- **Task to carry out**
Return each line of the entries that holds the string "schottky".

(Data records Opens)

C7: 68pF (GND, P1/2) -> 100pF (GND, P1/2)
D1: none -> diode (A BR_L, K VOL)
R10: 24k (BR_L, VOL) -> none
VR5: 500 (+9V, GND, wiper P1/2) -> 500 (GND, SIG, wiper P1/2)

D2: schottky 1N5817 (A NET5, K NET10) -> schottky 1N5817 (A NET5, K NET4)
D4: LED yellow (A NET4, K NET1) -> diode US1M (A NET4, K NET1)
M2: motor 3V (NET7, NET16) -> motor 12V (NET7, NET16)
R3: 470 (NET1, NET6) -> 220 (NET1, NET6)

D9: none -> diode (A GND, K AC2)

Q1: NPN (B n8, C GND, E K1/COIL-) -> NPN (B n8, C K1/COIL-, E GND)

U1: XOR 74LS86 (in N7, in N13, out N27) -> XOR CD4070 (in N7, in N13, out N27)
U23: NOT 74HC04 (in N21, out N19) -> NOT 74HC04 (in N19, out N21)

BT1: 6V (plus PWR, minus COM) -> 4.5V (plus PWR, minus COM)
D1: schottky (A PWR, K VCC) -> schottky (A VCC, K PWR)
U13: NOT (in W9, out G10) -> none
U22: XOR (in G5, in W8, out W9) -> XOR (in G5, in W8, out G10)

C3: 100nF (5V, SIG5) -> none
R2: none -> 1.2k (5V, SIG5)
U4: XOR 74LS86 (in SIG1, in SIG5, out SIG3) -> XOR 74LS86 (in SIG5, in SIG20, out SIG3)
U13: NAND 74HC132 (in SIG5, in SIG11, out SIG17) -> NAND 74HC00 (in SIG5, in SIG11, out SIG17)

(Data records Closes)

- **Output for this exercise**
D2: schottky 1N5817 (A NET5, K NET10) -> schottky 1N5817 (A NET5, K NET4)
D1: schottky (A PWR, K VCC) -> schottky (A VCC, K PWR)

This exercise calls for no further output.